● What to work on:
Would you transcribe all of the data exactly, down to the last character?

[Collected data entries]
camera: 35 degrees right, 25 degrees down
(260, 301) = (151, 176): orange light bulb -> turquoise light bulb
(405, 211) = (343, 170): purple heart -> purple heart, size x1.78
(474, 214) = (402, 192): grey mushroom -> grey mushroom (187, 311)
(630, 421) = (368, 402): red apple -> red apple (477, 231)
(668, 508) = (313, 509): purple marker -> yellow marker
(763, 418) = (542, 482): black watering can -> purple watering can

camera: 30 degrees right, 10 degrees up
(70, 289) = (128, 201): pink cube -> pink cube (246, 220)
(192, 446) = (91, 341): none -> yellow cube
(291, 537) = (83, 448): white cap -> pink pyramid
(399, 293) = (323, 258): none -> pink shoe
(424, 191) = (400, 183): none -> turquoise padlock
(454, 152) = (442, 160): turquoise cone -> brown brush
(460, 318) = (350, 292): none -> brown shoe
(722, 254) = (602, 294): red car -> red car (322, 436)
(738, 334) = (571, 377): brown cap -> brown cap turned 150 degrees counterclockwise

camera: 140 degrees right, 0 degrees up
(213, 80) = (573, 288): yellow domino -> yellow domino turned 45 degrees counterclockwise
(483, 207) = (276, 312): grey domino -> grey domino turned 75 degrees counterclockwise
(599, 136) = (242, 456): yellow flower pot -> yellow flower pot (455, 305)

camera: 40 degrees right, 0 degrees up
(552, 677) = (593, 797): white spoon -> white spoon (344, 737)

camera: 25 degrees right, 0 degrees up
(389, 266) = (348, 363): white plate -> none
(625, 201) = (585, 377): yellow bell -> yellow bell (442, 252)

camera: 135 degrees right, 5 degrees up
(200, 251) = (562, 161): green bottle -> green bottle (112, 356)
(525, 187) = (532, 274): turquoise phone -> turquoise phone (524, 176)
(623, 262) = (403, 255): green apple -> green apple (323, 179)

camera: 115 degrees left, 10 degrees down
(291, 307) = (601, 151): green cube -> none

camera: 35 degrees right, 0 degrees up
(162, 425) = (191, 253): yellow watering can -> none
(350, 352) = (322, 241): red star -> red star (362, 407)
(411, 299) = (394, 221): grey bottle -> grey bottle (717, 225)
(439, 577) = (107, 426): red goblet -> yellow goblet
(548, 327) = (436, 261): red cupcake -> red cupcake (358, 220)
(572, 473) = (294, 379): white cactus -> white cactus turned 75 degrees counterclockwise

● Solution:
camera: 35 degrees right, 25 degrees down
(260, 301) = (151, 176): orange light bulb -> turquoise light bulb
(405, 211) = (343, 170): purple heart -> purple heart, size x1.78
(474, 214) = (402, 192): grey mushroom -> grey mushroom (187, 311)
(630, 421) = (368, 402): red apple -> red apple (477, 231)
(668, 508) = (313, 509): purple marker -> yellow marker
(763, 418) = (542, 482): black watering can -> purple watering can

camera: 30 degrees right, 10 degrees up
(70, 289) = (128, 201): pink cube -> pink cube (246, 220)
(192, 446) = (91, 341): none -> yellow cube
(291, 537) = (83, 448): white cap -> pink pyramid
(399, 293) = (323, 258): none -> pink shoe
(424, 191) = (400, 183): none -> turquoise padlock
(454, 152) = (442, 160): turquoise cone -> brown brush
(460, 318) = (350, 292): none -> brown shoe
(722, 254) = (602, 294): red car -> red car (322, 436)
(738, 334) = (571, 377): brown cap -> brown cap turned 150 degrees counterclockwise

camera: 140 degrees right, 0 degrees up
(213, 80) = (573, 288): yellow domino -> yellow domino turned 45 degrees counterclockwise
(483, 207) = (276, 312): grey domino -> grey domino turned 75 degrees counterclockwise
(599, 136) = (242, 456): yellow flower pot -> yellow flower pot (455, 305)

camera: 40 degrees right, 0 degrees up
(552, 677) = (593, 797): white spoon -> white spoon (344, 737)

camera: 25 degrees right, 0 degrees up
(389, 266) = (348, 363): white plate -> none
(625, 201) = (585, 377): yellow bell -> yellow bell (442, 252)

camera: 135 degrees right, 5 degrees up
(200, 251) = (562, 161): green bottle -> green bottle (112, 356)
(525, 187) = (532, 274): turquoise phone -> turquoise phone (524, 176)
(623, 262) = (403, 255): green apple -> green apple (323, 179)

camera: 115 degrees left, 10 degrees down
(291, 307) = (601, 151): green cube -> none

camera: 35 degrees right, 0 degrees up
(162, 425) = (191, 253): yellow watering can -> none
(350, 352) = (322, 241): red star -> red star (362, 407)
(411, 299) = (394, 221): grey bottle -> grey bottle (717, 225)
(439, 577) = (107, 426): red goblet -> yellow goblet
(548, 327) = (436, 261): red cupcake -> red cupcake (358, 220)
(572, 473) = (294, 379): white cactus -> white cactus turned 75 degrees counterclockwise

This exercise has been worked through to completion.